* Problem details *
Pick out every line in the material that contains the string "text", and copy each of those lines in full. Case counts.

* Data to use *
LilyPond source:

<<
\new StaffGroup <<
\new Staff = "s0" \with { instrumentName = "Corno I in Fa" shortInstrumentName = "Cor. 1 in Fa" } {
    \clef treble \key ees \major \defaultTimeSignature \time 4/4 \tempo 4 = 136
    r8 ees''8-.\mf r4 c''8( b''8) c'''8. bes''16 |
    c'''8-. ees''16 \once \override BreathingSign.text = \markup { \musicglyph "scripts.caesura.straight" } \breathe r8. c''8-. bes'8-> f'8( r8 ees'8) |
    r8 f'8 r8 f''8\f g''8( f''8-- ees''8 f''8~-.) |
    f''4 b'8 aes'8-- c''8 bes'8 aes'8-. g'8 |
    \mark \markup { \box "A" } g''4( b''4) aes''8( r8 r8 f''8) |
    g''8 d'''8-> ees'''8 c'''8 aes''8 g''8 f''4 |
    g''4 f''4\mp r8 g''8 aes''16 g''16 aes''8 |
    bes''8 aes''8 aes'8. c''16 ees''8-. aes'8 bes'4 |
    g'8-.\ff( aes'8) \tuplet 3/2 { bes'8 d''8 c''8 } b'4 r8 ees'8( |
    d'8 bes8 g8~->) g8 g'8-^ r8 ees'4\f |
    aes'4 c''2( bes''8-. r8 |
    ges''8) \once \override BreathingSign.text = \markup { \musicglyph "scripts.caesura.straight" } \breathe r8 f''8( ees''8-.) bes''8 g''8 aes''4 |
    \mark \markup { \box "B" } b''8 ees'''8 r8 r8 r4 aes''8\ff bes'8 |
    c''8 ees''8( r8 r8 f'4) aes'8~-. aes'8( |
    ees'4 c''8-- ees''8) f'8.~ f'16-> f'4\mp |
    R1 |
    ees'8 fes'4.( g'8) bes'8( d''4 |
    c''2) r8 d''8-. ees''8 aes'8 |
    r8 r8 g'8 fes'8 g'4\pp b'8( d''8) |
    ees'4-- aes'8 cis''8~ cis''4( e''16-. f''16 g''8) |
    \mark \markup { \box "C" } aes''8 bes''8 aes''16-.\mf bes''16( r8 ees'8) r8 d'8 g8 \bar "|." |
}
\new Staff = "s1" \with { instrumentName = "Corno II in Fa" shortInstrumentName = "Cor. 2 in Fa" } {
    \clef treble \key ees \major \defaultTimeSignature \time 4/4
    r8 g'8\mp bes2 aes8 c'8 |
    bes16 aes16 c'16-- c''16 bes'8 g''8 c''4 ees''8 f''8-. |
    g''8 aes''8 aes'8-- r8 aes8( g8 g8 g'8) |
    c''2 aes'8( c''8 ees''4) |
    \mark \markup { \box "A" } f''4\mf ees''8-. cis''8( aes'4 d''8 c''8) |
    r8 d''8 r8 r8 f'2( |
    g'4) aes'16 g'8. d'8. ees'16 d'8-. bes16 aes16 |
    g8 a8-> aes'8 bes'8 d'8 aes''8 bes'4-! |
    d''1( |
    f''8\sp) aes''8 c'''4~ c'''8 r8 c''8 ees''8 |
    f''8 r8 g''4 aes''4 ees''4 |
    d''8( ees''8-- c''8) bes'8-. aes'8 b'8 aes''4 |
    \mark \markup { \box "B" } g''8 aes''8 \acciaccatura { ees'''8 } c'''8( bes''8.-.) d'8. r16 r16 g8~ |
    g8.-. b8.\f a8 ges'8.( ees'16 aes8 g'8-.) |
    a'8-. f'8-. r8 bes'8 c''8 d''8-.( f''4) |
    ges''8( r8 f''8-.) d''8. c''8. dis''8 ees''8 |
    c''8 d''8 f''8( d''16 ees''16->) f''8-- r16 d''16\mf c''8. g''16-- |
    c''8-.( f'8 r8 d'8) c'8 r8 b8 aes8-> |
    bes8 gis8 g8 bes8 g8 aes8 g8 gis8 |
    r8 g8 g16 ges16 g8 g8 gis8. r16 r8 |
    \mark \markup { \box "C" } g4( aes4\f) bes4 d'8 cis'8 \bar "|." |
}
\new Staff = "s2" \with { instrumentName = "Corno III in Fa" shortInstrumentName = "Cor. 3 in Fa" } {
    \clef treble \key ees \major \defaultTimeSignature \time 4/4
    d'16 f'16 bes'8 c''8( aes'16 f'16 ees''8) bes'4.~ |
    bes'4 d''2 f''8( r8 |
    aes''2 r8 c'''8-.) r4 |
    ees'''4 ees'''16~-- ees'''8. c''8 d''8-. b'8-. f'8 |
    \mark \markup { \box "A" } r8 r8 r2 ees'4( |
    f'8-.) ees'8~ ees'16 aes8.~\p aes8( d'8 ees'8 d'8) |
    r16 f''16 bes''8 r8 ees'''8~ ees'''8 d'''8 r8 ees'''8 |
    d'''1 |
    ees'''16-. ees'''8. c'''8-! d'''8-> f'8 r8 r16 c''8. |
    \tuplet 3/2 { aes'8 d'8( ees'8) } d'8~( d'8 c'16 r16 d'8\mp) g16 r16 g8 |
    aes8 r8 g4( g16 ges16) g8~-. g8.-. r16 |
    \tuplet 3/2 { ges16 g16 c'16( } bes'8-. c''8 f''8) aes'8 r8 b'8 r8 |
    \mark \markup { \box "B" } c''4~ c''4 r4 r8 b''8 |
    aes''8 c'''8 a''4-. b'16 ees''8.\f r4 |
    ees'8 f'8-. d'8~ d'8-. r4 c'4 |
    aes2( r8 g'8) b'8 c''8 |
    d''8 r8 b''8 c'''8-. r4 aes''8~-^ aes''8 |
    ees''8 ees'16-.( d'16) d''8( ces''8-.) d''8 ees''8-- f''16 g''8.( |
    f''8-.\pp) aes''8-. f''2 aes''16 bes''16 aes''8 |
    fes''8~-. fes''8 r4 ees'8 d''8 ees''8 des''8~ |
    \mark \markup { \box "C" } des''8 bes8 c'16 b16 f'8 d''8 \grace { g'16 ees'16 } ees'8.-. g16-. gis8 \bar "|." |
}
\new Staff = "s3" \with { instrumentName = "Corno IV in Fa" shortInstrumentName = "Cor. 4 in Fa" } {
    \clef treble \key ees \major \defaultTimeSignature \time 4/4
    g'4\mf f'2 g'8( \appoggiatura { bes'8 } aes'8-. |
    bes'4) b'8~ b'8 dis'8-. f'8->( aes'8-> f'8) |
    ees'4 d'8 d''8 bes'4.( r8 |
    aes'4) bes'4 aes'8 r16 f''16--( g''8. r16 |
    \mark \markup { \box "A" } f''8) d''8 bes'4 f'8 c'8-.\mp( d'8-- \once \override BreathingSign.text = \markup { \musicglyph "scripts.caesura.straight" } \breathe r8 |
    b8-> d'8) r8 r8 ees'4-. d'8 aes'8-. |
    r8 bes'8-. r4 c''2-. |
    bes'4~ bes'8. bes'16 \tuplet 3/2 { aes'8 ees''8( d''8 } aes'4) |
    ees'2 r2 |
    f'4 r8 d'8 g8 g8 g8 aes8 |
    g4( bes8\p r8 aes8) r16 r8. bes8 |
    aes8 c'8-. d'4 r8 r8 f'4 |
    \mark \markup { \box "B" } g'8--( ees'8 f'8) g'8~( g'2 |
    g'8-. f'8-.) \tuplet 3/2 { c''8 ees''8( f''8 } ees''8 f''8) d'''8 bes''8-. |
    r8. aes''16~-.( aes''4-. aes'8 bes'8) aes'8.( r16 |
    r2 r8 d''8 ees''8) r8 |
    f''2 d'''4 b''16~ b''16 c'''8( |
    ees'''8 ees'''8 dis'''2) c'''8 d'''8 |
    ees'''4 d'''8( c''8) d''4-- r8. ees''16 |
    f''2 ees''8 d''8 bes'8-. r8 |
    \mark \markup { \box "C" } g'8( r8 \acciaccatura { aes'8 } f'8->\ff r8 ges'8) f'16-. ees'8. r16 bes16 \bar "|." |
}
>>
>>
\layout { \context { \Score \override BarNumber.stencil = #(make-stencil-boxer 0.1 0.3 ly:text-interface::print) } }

* Solution to the problem *
    c'''8-. ees''16 \once \override BreathingSign.text = \markup { \musicglyph "scripts.caesura.straight" } \breathe r8. c''8-. bes'8-> f'8( r8 ees'8) |
    ges''8) \once \override BreathingSign.text = \markup { \musicglyph "scripts.caesura.straight" } \breathe r8 f''8( ees''8-.) bes''8 g''8 aes''4 |
    \mark \markup { \box "A" } f''8) d''8 bes'4 f'8 c'8-.\mp( d'8-- \once \override BreathingSign.text = \markup { \musicglyph "scripts.caesura.straight" } \breathe r8 |
\layout { \context { \Score \override BarNumber.stencil = #(make-stencil-boxer 0.1 0.3 ly:text-interface::print) } }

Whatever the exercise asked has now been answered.